- YOUR INSTRUCTIONS -
Could you print all of the data below again, exactly?

Before-and-after change data:
• • • •

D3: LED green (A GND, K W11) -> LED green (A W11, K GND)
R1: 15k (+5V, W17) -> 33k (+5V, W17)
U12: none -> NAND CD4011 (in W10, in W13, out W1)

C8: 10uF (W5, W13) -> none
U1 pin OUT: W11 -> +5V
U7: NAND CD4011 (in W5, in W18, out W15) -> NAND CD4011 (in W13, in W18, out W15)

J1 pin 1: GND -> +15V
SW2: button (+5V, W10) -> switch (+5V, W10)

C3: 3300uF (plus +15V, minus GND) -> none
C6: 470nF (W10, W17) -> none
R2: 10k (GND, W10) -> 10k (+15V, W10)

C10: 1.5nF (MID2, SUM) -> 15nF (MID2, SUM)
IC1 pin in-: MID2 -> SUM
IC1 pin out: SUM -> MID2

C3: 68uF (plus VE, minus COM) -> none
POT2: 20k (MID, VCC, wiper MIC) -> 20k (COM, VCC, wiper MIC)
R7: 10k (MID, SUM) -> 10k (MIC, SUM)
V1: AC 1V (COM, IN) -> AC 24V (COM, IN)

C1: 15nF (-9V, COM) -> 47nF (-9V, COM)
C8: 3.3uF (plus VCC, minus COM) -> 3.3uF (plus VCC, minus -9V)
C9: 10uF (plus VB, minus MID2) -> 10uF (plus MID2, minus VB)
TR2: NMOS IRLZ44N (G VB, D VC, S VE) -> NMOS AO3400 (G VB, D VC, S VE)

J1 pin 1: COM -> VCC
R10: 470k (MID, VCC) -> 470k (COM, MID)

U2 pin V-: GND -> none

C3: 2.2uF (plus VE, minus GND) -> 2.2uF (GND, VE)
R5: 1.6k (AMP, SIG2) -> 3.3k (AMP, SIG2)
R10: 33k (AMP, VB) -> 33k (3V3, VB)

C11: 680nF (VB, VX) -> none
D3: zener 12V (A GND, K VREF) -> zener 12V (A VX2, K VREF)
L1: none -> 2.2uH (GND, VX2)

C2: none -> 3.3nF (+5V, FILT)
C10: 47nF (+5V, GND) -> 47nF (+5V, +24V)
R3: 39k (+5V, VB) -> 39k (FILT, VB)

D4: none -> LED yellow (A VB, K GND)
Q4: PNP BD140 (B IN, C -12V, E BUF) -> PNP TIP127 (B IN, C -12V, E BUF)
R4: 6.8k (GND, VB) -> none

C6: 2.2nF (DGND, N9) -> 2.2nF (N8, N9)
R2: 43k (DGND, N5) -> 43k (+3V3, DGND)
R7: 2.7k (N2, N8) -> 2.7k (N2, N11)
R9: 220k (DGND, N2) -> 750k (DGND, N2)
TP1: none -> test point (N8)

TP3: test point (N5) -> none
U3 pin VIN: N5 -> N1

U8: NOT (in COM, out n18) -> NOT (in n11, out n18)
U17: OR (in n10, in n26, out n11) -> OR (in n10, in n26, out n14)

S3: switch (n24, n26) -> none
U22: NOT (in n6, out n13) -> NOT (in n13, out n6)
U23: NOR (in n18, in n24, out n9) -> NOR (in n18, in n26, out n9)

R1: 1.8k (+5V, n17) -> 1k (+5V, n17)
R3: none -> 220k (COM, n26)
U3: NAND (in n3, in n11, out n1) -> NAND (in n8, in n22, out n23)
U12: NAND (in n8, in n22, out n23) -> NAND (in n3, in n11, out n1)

• • • •

- RESULT OF THIS EXERCISE -
D3: LED green (A GND, K W11) -> LED green (A W11, K GND)
R1: 15k (+5V, W17) -> 33k (+5V, W17)
U12: none -> NAND CD4011 (in W10, in W13, out W1)

C8: 10uF (W5, W13) -> none
U1 pin OUT: W11 -> +5V
U7: NAND CD4011 (in W5, in W18, out W15) -> NAND CD4011 (in W13, in W18, out W15)

J1 pin 1: GND -> +15V
SW2: button (+5V, W10) -> switch (+5V, W10)

C3: 3300uF (plus +15V, minus GND) -> none
C6: 470nF (W10, W17) -> none
R2: 10k (GND, W10) -> 10k (+15V, W10)

C10: 1.5nF (MID2, SUM) -> 15nF (MID2, SUM)
IC1 pin in-: MID2 -> SUM
IC1 pin out: SUM -> MID2

C3: 68uF (plus VE, minus COM) -> none
POT2: 20k (MID, VCC, wiper MIC) -> 20k (COM, VCC, wiper MIC)
R7: 10k (MID, SUM) -> 10k (MIC, SUM)
V1: AC 1V (COM, IN) -> AC 24V (COM, IN)

C1: 15nF (-9V, COM) -> 47nF (-9V, COM)
C8: 3.3uF (plus VCC, minus COM) -> 3.3uF (plus VCC, minus -9V)
C9: 10uF (plus VB, minus MID2) -> 10uF (plus MID2, minus VB)
TR2: NMOS IRLZ44N (G VB, D VC, S VE) -> NMOS AO3400 (G VB, D VC, S VE)

J1 pin 1: COM -> VCC
R10: 470k (MID, VCC) -> 470k (COM, MID)

U2 pin V-: GND -> none

C3: 2.2uF (plus VE, minus GND) -> 2.2uF (GND, VE)
R5: 1.6k (AMP, SIG2) -> 3.3k (AMP, SIG2)
R10: 33k (AMP, VB) -> 33k (3V3, VB)

C11: 680nF (VB, VX) -> none
D3: zener 12V (A GND, K VREF) -> zener 12V (A VX2, K VREF)
L1: none -> 2.2uH (GND, VX2)

C2: none -> 3.3nF (+5V, FILT)
C10: 47nF (+5V, GND) -> 47nF (+5V, +24V)
R3: 39k (+5V, VB) -> 39k (FILT, VB)

D4: none -> LED yellow (A VB, K GND)
Q4: PNP BD140 (B IN, C -12V, E BUF) -> PNP TIP127 (B IN, C -12V, E BUF)
R4: 6.8k (GND, VB) -> none

C6: 2.2nF (DGND, N9) -> 2.2nF (N8, N9)
R2: 43k (DGND, N5) -> 43k (+3V3, DGND)
R7: 2.7k (N2, N8) -> 2.7k (N2, N11)
R9: 220k (DGND, N2) -> 750k (DGND, N2)
TP1: none -> test point (N8)

TP3: test point (N5) -> none
U3 pin VIN: N5 -> N1

U8: NOT (in COM, out n18) -> NOT (in n11, out n18)
U17: OR (in n10, in n26, out n11) -> OR (in n10, in n26, out n14)

S3: switch (n24, n26) -> none
U22: NOT (in n6, out n13) -> NOT (in n13, out n6)
U23: NOR (in n18, in n24, out n9) -> NOR (in n18, in n26, out n9)

R1: 1.8k (+5V, n17) -> 1k (+5V, n17)
R3: none -> 220k (COM, n26)
U3: NAND (in n3, in n11, out n1) -> NAND (in n8, in n22, out n23)
U12: NAND (in n8, in n22, out n23) -> NAND (in n3, in n11, out n1)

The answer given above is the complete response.